Object change listings
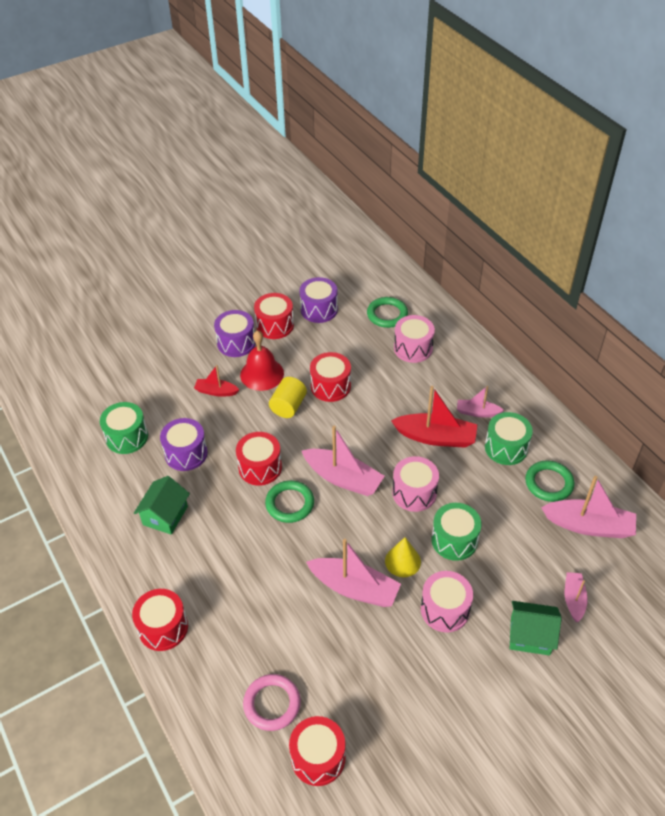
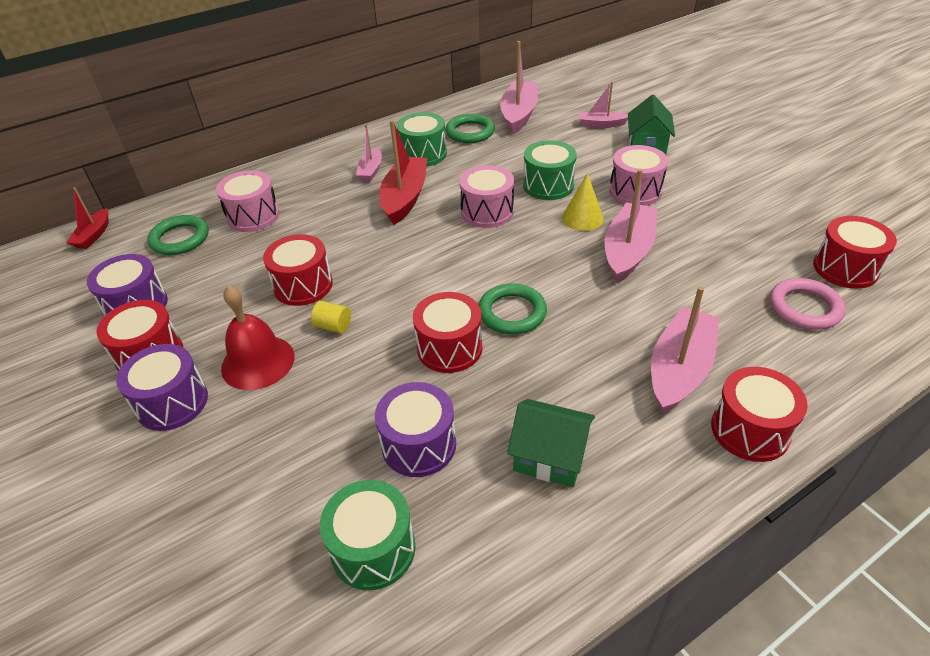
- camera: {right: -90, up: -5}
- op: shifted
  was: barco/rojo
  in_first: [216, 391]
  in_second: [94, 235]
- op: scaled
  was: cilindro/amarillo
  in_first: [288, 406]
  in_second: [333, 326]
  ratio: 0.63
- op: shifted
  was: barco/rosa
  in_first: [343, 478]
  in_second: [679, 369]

▸ **TO DO**
Leave the pictures behind and transcribe every record above exactly.

▸ **ANSWER SECTION**
- camera: {right: -90, up: -5}
- op: shifted
  was: barco/rojo
  in_first: [216, 391]
  in_second: [94, 235]
- op: scaled
  was: cilindro/amarillo
  in_first: [288, 406]
  in_second: [333, 326]
  ratio: 0.63
- op: shifted
  was: barco/rosa
  in_first: [343, 478]
  in_second: [679, 369]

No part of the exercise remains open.